[Stored items from a collection]
↓↓↓
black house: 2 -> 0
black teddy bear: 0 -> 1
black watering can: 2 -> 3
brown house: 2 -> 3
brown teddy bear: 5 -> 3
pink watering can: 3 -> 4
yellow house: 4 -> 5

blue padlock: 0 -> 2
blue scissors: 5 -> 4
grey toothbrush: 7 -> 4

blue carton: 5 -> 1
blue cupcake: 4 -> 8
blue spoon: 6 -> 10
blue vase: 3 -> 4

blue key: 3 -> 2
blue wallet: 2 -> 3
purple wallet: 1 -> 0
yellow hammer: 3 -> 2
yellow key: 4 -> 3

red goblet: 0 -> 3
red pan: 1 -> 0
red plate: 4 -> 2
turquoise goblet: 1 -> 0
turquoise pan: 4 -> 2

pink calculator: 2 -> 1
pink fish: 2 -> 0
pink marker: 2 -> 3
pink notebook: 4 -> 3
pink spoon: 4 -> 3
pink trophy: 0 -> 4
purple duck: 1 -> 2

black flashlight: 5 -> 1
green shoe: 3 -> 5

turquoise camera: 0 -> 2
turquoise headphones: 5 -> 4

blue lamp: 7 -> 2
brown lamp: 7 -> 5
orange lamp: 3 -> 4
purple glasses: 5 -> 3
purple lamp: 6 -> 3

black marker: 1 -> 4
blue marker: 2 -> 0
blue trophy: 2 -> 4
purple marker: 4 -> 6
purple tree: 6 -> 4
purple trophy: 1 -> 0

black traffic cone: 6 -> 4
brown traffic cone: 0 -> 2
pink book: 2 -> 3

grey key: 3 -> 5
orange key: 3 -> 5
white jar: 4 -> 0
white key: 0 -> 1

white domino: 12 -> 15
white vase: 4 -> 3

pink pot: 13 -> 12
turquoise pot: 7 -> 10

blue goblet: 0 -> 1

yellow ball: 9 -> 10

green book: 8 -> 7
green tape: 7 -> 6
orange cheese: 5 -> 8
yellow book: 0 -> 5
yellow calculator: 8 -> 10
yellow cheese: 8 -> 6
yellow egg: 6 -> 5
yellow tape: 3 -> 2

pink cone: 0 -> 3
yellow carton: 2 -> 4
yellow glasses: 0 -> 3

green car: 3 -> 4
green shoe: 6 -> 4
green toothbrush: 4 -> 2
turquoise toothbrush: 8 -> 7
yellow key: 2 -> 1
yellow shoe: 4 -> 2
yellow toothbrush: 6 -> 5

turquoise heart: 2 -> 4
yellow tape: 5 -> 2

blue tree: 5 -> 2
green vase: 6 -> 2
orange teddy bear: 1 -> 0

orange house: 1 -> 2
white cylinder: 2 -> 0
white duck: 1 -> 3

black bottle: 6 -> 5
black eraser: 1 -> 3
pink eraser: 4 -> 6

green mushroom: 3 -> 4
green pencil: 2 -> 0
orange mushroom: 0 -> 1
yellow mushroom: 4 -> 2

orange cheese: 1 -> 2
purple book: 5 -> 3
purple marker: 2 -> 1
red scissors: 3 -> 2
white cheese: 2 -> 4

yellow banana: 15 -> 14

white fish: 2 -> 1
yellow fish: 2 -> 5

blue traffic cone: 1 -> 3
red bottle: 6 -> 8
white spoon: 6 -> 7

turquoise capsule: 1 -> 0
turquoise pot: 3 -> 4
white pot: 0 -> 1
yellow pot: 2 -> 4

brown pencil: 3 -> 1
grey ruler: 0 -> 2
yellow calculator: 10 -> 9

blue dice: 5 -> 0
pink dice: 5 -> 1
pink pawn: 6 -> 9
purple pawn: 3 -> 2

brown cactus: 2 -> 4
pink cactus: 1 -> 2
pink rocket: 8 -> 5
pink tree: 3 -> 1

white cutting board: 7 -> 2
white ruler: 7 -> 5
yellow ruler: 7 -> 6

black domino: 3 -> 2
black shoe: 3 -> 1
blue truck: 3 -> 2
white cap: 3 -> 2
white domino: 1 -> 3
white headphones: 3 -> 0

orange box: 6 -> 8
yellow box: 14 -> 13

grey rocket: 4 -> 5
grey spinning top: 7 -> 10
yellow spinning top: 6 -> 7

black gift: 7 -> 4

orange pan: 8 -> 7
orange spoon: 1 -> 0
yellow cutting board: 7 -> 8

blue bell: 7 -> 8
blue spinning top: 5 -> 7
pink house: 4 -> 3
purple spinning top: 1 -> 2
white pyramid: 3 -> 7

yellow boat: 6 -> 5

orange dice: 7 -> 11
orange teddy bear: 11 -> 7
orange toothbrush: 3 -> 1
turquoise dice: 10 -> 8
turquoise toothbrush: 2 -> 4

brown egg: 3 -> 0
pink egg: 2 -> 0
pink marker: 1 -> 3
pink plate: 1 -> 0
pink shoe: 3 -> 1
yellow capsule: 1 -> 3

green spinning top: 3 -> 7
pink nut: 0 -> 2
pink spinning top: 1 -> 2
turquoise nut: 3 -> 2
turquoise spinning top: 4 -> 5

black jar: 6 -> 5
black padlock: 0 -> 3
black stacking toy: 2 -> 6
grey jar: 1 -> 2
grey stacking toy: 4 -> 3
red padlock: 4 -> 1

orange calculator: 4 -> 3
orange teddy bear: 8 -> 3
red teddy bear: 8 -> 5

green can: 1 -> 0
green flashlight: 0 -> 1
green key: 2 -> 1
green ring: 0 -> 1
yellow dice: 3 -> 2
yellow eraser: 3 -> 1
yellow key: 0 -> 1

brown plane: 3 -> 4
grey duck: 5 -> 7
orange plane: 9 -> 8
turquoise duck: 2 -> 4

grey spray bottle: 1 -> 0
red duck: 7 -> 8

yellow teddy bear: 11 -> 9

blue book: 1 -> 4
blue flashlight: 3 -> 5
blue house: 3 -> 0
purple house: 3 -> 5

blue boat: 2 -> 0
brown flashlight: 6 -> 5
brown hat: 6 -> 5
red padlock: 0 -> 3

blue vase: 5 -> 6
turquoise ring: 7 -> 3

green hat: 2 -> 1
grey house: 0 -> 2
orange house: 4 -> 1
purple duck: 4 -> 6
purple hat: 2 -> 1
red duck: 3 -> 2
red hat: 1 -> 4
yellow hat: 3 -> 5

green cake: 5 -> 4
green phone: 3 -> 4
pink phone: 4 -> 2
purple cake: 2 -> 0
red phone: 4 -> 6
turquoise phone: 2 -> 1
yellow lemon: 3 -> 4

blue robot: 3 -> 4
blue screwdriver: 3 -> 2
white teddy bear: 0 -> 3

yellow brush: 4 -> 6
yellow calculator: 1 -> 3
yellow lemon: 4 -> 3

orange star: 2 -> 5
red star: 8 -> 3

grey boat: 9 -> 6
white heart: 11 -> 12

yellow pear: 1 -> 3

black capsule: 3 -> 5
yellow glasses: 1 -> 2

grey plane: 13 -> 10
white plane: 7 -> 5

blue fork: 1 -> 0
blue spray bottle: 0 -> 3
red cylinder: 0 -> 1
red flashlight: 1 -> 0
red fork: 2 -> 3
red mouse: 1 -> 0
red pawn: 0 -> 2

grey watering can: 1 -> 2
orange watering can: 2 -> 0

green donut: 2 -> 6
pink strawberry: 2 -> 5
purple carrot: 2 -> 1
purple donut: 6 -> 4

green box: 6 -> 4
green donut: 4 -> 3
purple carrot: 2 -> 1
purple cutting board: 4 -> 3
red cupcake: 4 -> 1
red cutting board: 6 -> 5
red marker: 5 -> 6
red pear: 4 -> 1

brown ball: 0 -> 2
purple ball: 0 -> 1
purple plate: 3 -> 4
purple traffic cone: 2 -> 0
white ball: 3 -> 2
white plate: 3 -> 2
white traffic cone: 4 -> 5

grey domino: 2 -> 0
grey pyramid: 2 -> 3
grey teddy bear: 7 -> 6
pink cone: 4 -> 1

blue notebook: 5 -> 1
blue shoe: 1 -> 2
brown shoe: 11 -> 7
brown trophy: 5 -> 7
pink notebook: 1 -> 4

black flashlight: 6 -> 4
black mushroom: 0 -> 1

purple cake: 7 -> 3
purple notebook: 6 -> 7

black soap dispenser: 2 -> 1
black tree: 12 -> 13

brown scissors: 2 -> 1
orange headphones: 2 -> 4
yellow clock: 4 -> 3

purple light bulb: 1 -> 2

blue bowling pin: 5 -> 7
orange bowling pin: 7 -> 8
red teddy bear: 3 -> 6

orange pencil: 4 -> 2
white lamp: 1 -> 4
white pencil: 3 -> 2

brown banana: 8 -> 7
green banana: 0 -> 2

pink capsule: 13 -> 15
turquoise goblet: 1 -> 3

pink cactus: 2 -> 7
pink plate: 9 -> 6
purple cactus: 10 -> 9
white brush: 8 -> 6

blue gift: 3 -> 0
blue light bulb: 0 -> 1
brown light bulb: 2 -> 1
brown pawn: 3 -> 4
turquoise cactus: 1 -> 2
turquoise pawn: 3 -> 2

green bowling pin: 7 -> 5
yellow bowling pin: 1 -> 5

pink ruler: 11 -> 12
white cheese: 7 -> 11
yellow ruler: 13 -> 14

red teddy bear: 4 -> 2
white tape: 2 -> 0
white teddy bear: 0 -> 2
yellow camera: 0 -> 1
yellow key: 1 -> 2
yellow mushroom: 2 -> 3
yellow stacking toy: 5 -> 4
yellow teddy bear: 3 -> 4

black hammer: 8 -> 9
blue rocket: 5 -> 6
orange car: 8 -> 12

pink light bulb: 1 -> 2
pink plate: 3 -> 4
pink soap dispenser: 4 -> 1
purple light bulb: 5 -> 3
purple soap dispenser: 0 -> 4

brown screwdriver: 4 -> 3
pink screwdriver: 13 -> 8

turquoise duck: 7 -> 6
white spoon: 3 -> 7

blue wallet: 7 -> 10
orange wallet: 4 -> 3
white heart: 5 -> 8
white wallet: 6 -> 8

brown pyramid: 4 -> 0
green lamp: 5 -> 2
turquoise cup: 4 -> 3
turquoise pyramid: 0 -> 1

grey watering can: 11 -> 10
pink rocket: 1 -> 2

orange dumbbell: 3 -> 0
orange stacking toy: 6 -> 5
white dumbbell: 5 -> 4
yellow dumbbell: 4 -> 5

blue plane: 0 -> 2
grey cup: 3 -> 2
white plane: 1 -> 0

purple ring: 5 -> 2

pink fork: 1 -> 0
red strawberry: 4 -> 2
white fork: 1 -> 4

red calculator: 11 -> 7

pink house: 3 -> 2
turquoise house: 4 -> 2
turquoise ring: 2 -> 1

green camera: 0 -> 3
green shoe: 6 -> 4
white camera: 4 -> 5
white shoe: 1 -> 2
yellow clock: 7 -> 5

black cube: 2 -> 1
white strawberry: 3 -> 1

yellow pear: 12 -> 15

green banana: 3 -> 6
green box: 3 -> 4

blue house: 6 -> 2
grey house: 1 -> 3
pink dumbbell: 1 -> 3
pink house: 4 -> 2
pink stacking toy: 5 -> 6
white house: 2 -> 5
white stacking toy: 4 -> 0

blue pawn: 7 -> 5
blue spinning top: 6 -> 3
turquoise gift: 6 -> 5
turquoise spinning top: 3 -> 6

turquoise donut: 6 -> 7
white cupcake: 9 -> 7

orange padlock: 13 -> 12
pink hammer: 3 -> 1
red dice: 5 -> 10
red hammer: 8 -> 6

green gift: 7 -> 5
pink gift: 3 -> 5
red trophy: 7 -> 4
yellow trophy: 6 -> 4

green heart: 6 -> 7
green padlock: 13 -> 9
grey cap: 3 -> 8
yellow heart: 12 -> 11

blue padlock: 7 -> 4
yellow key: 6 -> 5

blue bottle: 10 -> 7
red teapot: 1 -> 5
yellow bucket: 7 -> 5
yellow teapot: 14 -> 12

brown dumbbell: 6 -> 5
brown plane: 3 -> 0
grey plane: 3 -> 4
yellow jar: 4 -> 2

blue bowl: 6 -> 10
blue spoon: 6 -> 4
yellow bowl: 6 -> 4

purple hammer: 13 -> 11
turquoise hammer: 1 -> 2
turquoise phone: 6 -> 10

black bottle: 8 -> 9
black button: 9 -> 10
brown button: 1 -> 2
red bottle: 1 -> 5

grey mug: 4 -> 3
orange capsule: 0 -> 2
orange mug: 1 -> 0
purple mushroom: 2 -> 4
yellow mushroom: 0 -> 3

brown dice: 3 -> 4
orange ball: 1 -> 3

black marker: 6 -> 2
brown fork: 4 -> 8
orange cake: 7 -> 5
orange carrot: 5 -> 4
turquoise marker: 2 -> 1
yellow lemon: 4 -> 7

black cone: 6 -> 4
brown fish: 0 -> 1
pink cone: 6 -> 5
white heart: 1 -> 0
↑↑↑
The lines from the first of the entries through the line holding "blue lamp: 7 -> 2" are to be restated word for word, and no others.

black house: 2 -> 0
black teddy bear: 0 -> 1
black watering can: 2 -> 3
brown house: 2 -> 3
brown teddy bear: 5 -> 3
pink watering can: 3 -> 4
yellow house: 4 -> 5

blue padlock: 0 -> 2
blue scissors: 5 -> 4
grey toothbrush: 7 -> 4

blue carton: 5 -> 1
blue cupcake: 4 -> 8
blue spoon: 6 -> 10
blue vase: 3 -> 4

blue key: 3 -> 2
blue wallet: 2 -> 3
purple wallet: 1 -> 0
yellow hammer: 3 -> 2
yellow key: 4 -> 3

red goblet: 0 -> 3
red pan: 1 -> 0
red plate: 4 -> 2
turquoise goblet: 1 -> 0
turquoise pan: 4 -> 2

pink calculator: 2 -> 1
pink fish: 2 -> 0
pink marker: 2 -> 3
pink notebook: 4 -> 3
pink spoon: 4 -> 3
pink trophy: 0 -> 4
purple duck: 1 -> 2

black flashlight: 5 -> 1
green shoe: 3 -> 5

turquoise camera: 0 -> 2
turquoise headphones: 5 -> 4

blue lamp: 7 -> 2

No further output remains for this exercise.